ACTION ITEM → Print the entries underneath word for word, omitting whatever pictures they contain.

Data excerpts:
%%
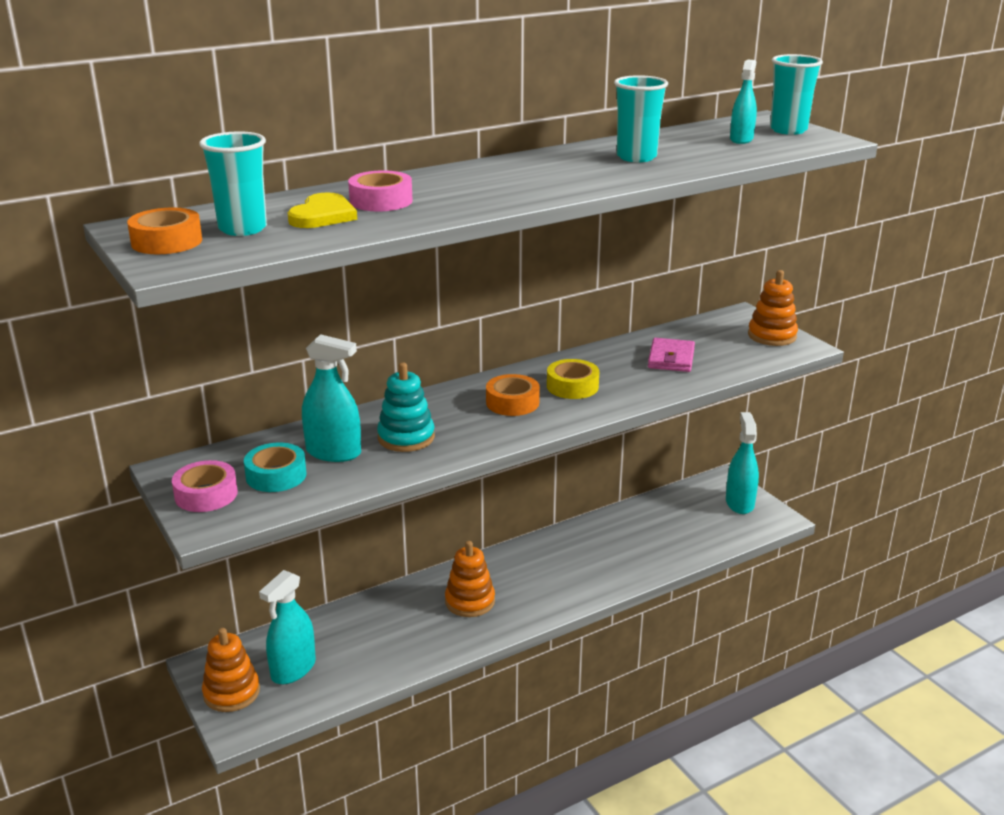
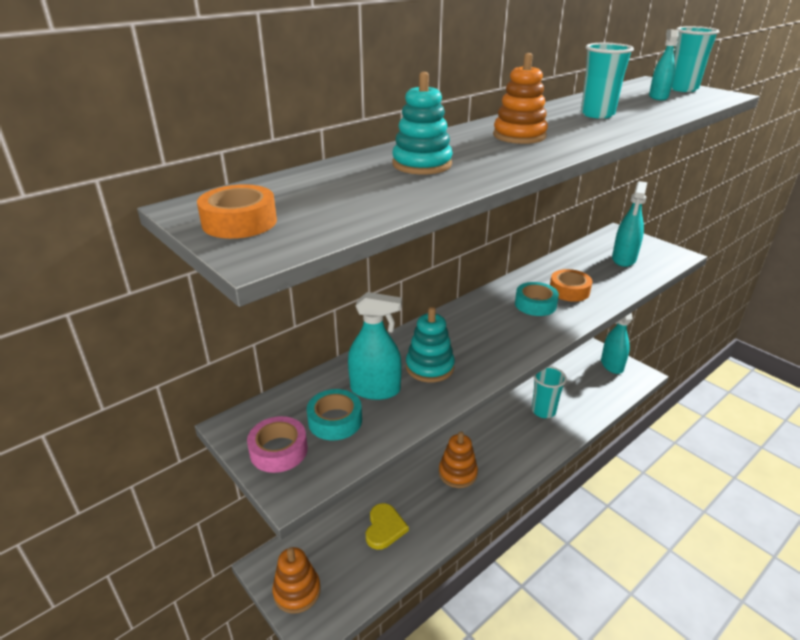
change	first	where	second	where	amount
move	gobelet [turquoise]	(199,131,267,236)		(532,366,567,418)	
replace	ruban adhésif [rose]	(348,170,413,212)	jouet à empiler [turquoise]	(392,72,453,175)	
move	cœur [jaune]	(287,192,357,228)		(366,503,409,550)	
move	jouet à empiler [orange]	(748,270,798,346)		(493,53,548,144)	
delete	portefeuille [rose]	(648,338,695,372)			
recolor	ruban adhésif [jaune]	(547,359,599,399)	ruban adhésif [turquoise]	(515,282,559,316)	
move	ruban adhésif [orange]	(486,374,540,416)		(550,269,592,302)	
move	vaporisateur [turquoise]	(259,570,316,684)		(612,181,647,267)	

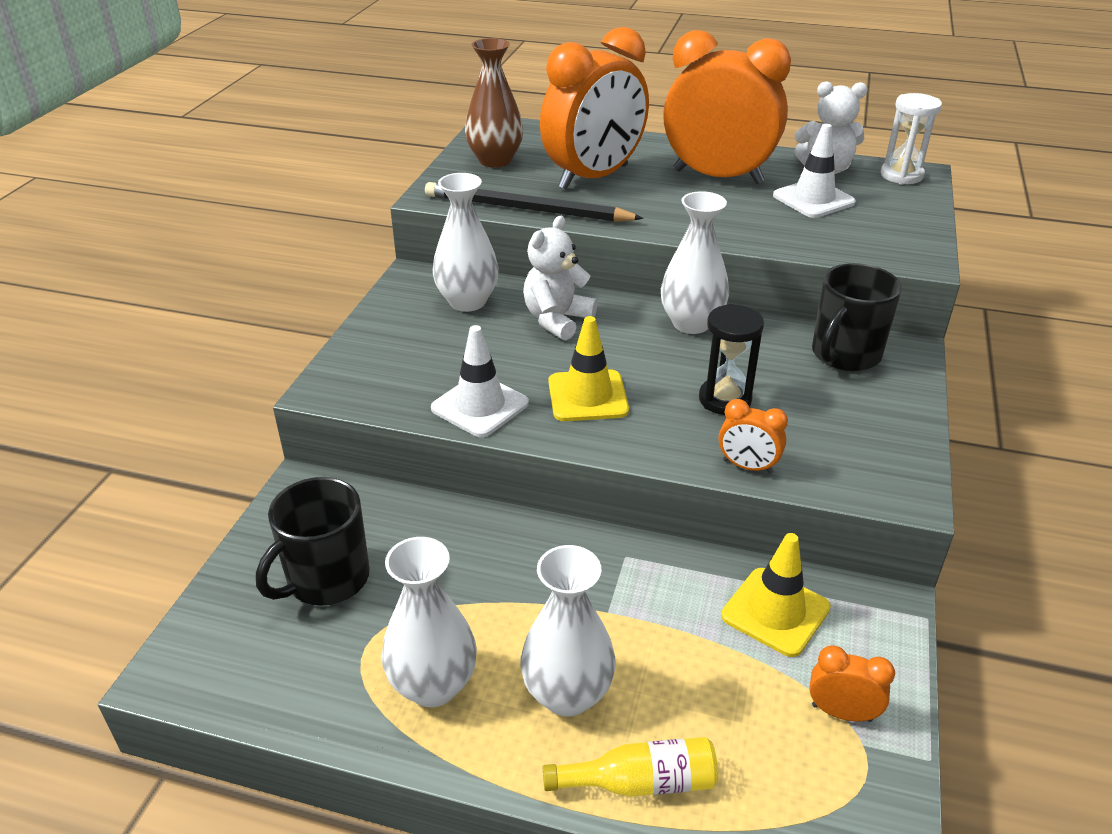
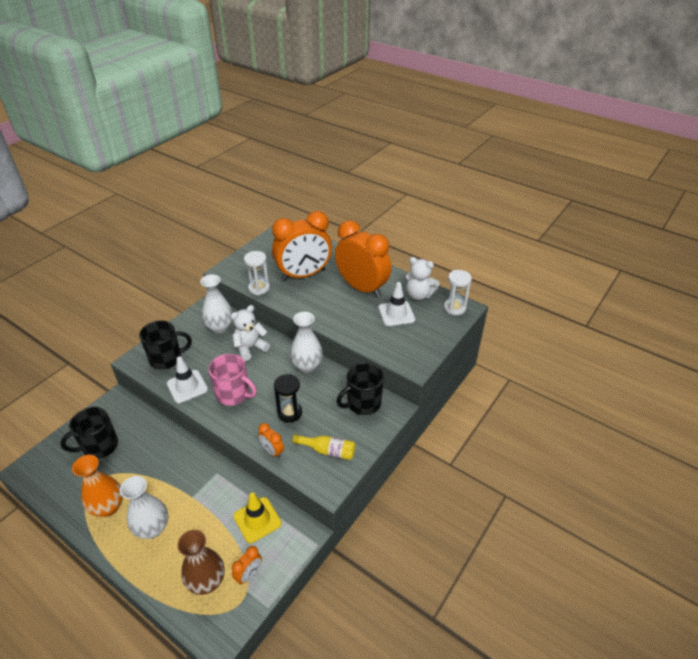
change	first	where	second	where	amount
move	vase [marron]	(465,38,523,168)		(177,530,224,595)	
replace	crayon [noir]	(425,182,644,222)	sablier [blanc]	(244,251,270,295)	
replace	cône de chantier [jaune]	(549,316,629,421)	tasse [rose]	(208,354,257,406)	
recolor	vase [blanc]	(381,537,477,707)	vase [orange]	(72,455,123,517)	
rotate	réveil [orange]	(809,645,895,722)		(232,546,262,585)	90 degrees clockwise
move	bouteille [jaune]	(543,737,718,797)		(292,434,355,460)	
insert			tasse [noir]	(139,320,192,370)	

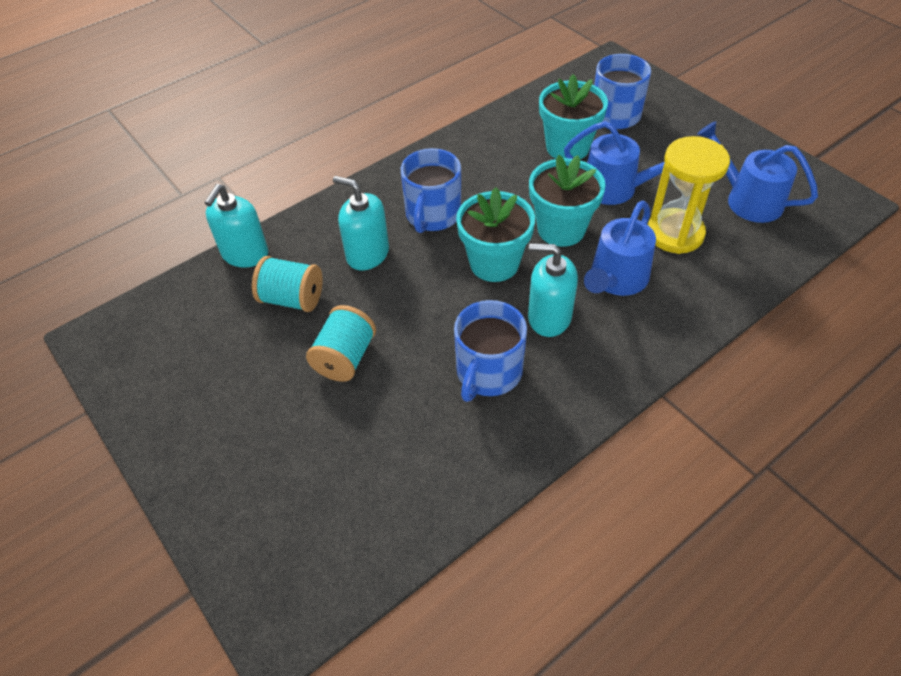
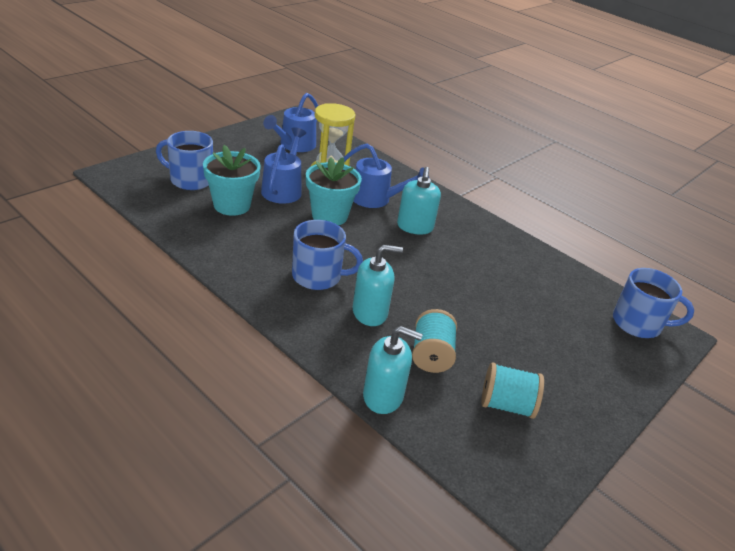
change	first	where	second	where	amount
rotate	distributeur de savon [turquoise]	(333,176,389,271)		(353,245,403,326)	120 degrees counterclockwise
delete	pot de fleurs [turquoise]	(456,187,535,282)			
move	tasse [bleu]	(454,300,527,402)		(613,268,694,338)	
move	bobine [turquoise]	(306,305,376,382)		(481,363,544,419)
%%
EXERCISE ANSWER →
change	first	where	second	where	amount
move	gobelet [turquoise]	(199,131,267,236)		(532,366,567,418)	
replace	ruban adhésif [rose]	(348,170,413,212)	jouet à empiler [turquoise]	(392,72,453,175)	
move	cœur [jaune]	(287,192,357,228)		(366,503,409,550)	
move	jouet à empiler [orange]	(748,270,798,346)		(493,53,548,144)	
delete	portefeuille [rose]	(648,338,695,372)			
recolor	ruban adhésif [jaune]	(547,359,599,399)	ruban adhésif [turquoise]	(515,282,559,316)	
move	ruban adhésif [orange]	(486,374,540,416)		(550,269,592,302)	
move	vaporisateur [turquoise]	(259,570,316,684)		(612,181,647,267)	

change	first	where	second	where	amount
move	vase [marron]	(465,38,523,168)		(177,530,224,595)	
replace	crayon [noir]	(425,182,644,222)	sablier [blanc]	(244,251,270,295)	
replace	cône de chantier [jaune]	(549,316,629,421)	tasse [rose]	(208,354,257,406)	
recolor	vase [blanc]	(381,537,477,707)	vase [orange]	(72,455,123,517)	
rotate	réveil [orange]	(809,645,895,722)		(232,546,262,585)	90 degrees clockwise
move	bouteille [jaune]	(543,737,718,797)		(292,434,355,460)	
insert			tasse [noir]	(139,320,192,370)	

change	first	where	second	where	amount
rotate	distributeur de savon [turquoise]	(333,176,389,271)		(353,245,403,326)	120 degrees counterclockwise
delete	pot de fleurs [turquoise]	(456,187,535,282)			
move	tasse [bleu]	(454,300,527,402)		(613,268,694,338)	
move	bobine [turquoise]	(306,305,376,382)		(481,363,544,419)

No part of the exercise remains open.